--- Extracted material ---
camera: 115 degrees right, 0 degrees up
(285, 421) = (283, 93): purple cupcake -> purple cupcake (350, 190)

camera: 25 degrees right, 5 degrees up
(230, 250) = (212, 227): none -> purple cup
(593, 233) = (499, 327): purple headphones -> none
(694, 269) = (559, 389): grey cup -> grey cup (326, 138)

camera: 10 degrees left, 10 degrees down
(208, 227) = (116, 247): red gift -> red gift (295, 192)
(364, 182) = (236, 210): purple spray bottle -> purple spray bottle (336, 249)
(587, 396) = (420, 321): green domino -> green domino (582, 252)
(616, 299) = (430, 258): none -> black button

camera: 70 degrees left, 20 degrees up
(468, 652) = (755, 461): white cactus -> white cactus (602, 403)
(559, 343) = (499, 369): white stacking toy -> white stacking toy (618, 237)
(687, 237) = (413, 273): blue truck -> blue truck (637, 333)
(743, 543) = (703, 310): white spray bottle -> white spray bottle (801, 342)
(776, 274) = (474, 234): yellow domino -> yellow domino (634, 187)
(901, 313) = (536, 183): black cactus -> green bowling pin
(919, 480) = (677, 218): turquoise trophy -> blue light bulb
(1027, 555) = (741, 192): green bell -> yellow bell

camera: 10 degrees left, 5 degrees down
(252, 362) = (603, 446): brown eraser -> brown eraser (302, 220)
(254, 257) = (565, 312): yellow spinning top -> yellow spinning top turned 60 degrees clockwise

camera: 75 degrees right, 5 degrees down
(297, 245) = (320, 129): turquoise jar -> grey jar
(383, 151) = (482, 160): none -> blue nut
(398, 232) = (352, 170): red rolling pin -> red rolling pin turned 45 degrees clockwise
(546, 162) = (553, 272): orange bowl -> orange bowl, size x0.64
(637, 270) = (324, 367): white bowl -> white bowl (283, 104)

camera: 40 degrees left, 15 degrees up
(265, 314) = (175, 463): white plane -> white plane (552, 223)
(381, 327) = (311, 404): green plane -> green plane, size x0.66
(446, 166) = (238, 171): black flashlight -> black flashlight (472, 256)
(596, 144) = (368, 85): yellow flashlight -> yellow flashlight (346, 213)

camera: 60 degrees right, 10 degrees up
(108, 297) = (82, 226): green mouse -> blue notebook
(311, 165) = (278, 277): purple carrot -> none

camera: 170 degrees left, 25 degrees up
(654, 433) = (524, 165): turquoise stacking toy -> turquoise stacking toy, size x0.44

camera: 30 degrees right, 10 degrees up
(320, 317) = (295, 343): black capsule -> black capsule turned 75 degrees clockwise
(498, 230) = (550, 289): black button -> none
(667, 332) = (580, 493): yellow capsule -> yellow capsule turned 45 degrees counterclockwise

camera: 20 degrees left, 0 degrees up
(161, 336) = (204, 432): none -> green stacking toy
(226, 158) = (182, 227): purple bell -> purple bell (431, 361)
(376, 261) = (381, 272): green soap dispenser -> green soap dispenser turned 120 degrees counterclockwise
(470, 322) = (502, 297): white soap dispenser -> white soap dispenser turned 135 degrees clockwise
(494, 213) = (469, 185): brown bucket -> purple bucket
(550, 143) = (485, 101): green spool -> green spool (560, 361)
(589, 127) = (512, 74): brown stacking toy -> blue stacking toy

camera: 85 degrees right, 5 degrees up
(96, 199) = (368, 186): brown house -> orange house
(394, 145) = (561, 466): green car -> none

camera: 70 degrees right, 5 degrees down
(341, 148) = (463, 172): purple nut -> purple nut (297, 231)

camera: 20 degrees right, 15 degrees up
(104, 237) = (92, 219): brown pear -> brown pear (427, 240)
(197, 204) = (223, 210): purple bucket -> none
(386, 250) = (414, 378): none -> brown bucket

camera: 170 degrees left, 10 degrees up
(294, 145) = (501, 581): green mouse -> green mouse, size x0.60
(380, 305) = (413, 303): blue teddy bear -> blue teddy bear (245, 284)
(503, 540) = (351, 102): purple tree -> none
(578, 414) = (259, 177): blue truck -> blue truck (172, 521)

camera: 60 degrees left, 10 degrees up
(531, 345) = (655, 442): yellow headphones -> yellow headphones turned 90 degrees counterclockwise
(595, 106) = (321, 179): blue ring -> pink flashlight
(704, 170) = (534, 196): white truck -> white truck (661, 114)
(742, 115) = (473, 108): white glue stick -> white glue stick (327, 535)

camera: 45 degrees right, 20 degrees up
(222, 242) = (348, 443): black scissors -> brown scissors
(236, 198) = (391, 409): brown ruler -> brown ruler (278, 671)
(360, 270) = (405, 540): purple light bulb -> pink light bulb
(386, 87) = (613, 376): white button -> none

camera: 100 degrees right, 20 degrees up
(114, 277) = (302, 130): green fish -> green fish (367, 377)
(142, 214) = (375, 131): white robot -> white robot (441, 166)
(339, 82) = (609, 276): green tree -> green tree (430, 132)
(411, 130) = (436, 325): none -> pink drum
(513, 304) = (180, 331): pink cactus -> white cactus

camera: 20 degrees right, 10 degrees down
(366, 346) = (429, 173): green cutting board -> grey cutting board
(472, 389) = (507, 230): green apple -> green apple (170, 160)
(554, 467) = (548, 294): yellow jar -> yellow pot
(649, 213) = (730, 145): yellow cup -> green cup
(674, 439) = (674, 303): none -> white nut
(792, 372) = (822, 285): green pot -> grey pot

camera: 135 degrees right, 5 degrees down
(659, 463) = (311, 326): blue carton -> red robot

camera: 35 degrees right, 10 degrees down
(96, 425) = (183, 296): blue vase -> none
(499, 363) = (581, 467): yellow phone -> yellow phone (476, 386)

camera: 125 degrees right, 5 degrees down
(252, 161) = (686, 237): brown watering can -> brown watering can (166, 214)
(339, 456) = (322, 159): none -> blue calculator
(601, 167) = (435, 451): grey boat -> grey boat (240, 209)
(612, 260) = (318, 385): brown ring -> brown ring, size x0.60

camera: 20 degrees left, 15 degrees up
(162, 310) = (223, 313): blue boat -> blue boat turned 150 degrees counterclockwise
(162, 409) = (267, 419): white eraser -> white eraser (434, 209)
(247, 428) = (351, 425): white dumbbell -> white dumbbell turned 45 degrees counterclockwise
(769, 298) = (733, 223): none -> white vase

--- What you will do ---
When a line holds the string "spray", pull it out of the listing.

--- Response below ---
(364, 182) = (236, 210): purple spray bottle -> purple spray bottle (336, 249)
(743, 543) = (703, 310): white spray bottle -> white spray bottle (801, 342)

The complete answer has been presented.